#### Records from a dataset:
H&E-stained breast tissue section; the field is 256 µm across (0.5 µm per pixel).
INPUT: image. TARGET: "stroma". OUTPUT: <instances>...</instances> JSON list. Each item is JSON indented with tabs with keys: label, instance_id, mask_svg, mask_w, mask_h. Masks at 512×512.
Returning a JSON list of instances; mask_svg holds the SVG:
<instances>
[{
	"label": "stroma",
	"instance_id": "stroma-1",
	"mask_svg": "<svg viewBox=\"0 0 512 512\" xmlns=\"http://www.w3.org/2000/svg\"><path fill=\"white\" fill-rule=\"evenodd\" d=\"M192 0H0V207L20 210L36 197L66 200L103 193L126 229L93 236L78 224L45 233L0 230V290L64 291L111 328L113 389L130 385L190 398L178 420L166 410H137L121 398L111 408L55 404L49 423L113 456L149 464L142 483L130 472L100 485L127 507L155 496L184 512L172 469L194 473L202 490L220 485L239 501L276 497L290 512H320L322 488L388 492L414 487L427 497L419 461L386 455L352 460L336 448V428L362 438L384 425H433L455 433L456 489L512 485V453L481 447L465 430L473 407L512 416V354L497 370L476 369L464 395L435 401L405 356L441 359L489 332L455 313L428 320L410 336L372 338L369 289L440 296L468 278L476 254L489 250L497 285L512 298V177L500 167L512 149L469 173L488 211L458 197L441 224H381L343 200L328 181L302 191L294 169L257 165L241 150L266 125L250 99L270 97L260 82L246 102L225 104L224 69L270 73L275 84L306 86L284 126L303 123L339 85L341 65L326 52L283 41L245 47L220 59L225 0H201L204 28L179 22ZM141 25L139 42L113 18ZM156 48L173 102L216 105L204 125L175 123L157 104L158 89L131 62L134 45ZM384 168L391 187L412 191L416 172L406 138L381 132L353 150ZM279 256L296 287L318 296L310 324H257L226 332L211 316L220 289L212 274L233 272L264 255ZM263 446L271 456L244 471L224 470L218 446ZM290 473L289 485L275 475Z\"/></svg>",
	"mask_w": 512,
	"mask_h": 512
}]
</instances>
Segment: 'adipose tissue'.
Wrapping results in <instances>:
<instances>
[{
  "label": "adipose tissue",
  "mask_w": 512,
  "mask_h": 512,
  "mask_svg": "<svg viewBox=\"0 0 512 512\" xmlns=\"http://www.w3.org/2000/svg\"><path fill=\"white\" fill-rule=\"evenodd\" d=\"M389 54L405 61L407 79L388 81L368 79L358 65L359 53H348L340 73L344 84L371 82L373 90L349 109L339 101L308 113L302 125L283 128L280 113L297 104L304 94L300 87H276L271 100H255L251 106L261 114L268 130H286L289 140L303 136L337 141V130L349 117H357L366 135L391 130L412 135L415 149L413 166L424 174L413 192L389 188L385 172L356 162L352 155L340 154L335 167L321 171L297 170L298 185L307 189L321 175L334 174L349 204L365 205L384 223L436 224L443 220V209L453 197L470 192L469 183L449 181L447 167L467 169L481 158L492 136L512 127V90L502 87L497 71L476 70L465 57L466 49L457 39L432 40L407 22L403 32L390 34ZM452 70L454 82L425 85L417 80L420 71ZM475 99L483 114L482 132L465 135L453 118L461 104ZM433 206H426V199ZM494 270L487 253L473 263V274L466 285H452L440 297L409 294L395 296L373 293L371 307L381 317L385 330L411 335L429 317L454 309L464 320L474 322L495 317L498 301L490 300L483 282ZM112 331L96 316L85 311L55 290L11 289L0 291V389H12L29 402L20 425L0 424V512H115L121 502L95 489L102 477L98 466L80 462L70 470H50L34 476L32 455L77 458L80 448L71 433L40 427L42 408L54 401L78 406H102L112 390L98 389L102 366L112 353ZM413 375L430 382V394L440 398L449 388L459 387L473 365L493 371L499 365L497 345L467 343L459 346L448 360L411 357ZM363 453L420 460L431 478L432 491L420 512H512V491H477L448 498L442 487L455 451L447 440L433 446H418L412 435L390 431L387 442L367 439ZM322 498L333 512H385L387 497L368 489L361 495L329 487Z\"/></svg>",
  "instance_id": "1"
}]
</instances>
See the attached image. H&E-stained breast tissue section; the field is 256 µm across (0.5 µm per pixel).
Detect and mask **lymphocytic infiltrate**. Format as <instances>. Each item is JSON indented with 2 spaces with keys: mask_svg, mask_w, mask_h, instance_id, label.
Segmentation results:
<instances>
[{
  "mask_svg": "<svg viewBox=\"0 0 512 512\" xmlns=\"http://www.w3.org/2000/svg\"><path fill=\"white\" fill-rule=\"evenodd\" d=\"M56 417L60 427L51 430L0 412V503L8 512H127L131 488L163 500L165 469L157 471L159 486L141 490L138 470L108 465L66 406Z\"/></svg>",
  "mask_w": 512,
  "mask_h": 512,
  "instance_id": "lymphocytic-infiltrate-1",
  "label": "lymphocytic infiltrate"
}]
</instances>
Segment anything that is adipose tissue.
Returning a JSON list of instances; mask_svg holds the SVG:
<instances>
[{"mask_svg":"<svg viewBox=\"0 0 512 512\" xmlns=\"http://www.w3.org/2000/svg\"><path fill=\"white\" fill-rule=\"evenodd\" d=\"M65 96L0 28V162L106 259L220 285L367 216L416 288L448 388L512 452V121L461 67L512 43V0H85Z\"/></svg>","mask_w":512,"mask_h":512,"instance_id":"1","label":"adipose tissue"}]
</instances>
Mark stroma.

#### Task statement:
Read through the entries and copy each line in which "section" appears.

#### Task response:
H&E-stained breast tissue section; the field is 256 µm across (0.5 µm per pixel).
See the attached image. H&E-stained breast tissue section; the field is 256 µm across (0.5 µm per pixel).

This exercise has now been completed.